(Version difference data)

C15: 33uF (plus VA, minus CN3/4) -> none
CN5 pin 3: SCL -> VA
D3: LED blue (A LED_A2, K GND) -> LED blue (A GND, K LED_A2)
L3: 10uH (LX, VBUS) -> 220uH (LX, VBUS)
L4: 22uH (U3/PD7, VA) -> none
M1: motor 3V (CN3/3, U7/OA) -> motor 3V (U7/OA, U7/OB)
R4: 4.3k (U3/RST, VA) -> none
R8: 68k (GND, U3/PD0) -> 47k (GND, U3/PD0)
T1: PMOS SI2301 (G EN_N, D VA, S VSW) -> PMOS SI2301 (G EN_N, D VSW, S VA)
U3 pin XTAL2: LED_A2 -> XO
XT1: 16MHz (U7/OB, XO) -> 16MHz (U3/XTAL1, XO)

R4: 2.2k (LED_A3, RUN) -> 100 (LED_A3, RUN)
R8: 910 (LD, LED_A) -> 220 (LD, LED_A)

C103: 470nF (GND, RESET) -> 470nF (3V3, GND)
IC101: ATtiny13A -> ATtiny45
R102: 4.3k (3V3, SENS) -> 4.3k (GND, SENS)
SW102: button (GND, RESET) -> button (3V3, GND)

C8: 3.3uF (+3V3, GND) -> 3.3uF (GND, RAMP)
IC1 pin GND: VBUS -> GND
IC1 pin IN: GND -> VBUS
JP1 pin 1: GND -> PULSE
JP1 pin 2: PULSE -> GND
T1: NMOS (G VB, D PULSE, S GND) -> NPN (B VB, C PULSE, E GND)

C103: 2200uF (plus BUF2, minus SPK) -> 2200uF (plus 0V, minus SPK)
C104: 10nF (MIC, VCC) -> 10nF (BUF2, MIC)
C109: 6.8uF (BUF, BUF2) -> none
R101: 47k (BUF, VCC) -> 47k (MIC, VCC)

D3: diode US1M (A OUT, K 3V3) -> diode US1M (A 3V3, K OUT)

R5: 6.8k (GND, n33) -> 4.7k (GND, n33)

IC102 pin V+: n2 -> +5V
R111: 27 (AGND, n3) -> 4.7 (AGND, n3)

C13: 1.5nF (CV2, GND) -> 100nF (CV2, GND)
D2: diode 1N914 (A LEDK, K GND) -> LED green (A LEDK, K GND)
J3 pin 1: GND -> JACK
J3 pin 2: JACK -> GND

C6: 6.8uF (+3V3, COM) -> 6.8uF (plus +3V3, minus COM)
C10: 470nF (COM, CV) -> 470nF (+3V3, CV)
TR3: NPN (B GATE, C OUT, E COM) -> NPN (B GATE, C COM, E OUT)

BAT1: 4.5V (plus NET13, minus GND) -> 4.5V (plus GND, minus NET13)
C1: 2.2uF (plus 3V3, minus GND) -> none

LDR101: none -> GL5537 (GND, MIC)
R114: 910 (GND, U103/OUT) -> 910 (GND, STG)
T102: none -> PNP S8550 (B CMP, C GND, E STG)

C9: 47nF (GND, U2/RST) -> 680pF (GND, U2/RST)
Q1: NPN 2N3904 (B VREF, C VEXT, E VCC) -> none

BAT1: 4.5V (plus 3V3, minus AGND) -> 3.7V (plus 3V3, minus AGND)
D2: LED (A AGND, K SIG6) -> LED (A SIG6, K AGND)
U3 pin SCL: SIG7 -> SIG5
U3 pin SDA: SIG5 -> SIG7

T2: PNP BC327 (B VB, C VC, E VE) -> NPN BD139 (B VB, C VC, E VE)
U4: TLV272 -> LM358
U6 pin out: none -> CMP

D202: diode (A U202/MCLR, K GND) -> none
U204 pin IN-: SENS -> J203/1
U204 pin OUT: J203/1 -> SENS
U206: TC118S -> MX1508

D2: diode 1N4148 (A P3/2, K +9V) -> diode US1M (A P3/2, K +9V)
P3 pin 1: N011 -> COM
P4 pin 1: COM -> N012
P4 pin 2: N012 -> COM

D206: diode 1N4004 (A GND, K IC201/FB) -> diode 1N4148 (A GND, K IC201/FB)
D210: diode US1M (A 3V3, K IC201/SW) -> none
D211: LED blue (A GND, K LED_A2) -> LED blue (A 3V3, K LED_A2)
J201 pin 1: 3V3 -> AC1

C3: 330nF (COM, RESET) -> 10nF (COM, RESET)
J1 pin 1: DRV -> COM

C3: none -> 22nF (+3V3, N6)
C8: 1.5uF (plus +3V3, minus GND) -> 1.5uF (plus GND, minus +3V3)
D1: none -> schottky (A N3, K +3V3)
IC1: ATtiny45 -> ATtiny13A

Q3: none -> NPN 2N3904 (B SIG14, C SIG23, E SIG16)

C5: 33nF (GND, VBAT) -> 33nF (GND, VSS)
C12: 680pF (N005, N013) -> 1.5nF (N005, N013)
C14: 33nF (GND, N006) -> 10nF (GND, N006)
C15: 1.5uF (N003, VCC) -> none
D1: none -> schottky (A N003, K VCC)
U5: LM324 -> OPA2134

### What the task requires
Give the entries again in full, exactly as they were written above.

### Task solution
C15: 33uF (plus VA, minus CN3/4) -> none
CN5 pin 3: SCL -> VA
D3: LED blue (A LED_A2, K GND) -> LED blue (A GND, K LED_A2)
L3: 10uH (LX, VBUS) -> 220uH (LX, VBUS)
L4: 22uH (U3/PD7, VA) -> none
M1: motor 3V (CN3/3, U7/OA) -> motor 3V (U7/OA, U7/OB)
R4: 4.3k (U3/RST, VA) -> none
R8: 68k (GND, U3/PD0) -> 47k (GND, U3/PD0)
T1: PMOS SI2301 (G EN_N, D VA, S VSW) -> PMOS SI2301 (G EN_N, D VSW, S VA)
U3 pin XTAL2: LED_A2 -> XO
XT1: 16MHz (U7/OB, XO) -> 16MHz (U3/XTAL1, XO)

R4: 2.2k (LED_A3, RUN) -> 100 (LED_A3, RUN)
R8: 910 (LD, LED_A) -> 220 (LD, LED_A)

C103: 470nF (GND, RESET) -> 470nF (3V3, GND)
IC101: ATtiny13A -> ATtiny45
R102: 4.3k (3V3, SENS) -> 4.3k (GND, SENS)
SW102: button (GND, RESET) -> button (3V3, GND)

C8: 3.3uF (+3V3, GND) -> 3.3uF (GND, RAMP)
IC1 pin GND: VBUS -> GND
IC1 pin IN: GND -> VBUS
JP1 pin 1: GND -> PULSE
JP1 pin 2: PULSE -> GND
T1: NMOS (G VB, D PULSE, S GND) -> NPN (B VB, C PULSE, E GND)

C103: 2200uF (plus BUF2, minus SPK) -> 2200uF (plus 0V, minus SPK)
C104: 10nF (MIC, VCC) -> 10nF (BUF2, MIC)
C109: 6.8uF (BUF, BUF2) -> none
R101: 47k (BUF, VCC) -> 47k (MIC, VCC)

D3: diode US1M (A OUT, K 3V3) -> diode US1M (A 3V3, K OUT)

R5: 6.8k (GND, n33) -> 4.7k (GND, n33)

IC102 pin V+: n2 -> +5V
R111: 27 (AGND, n3) -> 4.7 (AGND, n3)

C13: 1.5nF (CV2, GND) -> 100nF (CV2, GND)
D2: diode 1N914 (A LEDK, K GND) -> LED green (A LEDK, K GND)
J3 pin 1: GND -> JACK
J3 pin 2: JACK -> GND

C6: 6.8uF (+3V3, COM) -> 6.8uF (plus +3V3, minus COM)
C10: 470nF (COM, CV) -> 470nF (+3V3, CV)
TR3: NPN (B GATE, C OUT, E COM) -> NPN (B GATE, C COM, E OUT)

BAT1: 4.5V (plus NET13, minus GND) -> 4.5V (plus GND, minus NET13)
C1: 2.2uF (plus 3V3, minus GND) -> none

LDR101: none -> GL5537 (GND, MIC)
R114: 910 (GND, U103/OUT) -> 910 (GND, STG)
T102: none -> PNP S8550 (B CMP, C GND, E STG)

C9: 47nF (GND, U2/RST) -> 680pF (GND, U2/RST)
Q1: NPN 2N3904 (B VREF, C VEXT, E VCC) -> none

BAT1: 4.5V (plus 3V3, minus AGND) -> 3.7V (plus 3V3, minus AGND)
D2: LED (A AGND, K SIG6) -> LED (A SIG6, K AGND)
U3 pin SCL: SIG7 -> SIG5
U3 pin SDA: SIG5 -> SIG7

T2: PNP BC327 (B VB, C VC, E VE) -> NPN BD139 (B VB, C VC, E VE)
U4: TLV272 -> LM358
U6 pin out: none -> CMP

D202: diode (A U202/MCLR, K GND) -> none
U204 pin IN-: SENS -> J203/1
U204 pin OUT: J203/1 -> SENS
U206: TC118S -> MX1508

D2: diode 1N4148 (A P3/2, K +9V) -> diode US1M (A P3/2, K +9V)
P3 pin 1: N011 -> COM
P4 pin 1: COM -> N012
P4 pin 2: N012 -> COM

D206: diode 1N4004 (A GND, K IC201/FB) -> diode 1N4148 (A GND, K IC201/FB)
D210: diode US1M (A 3V3, K IC201/SW) -> none
D211: LED blue (A GND, K LED_A2) -> LED blue (A 3V3, K LED_A2)
J201 pin 1: 3V3 -> AC1

C3: 330nF (COM, RESET) -> 10nF (COM, RESET)
J1 pin 1: DRV -> COM

C3: none -> 22nF (+3V3, N6)
C8: 1.5uF (plus +3V3, minus GND) -> 1.5uF (plus GND, minus +3V3)
D1: none -> schottky (A N3, K +3V3)
IC1: ATtiny45 -> ATtiny13A

Q3: none -> NPN 2N3904 (B SIG14, C SIG23, E SIG16)

C5: 33nF (GND, VBAT) -> 33nF (GND, VSS)
C12: 680pF (N005, N013) -> 1.5nF (N005, N013)
C14: 33nF (GND, N006) -> 10nF (GND, N006)
C15: 1.5uF (N003, VCC) -> none
D1: none -> schottky (A N003, K VCC)
U5: LM324 -> OPA2134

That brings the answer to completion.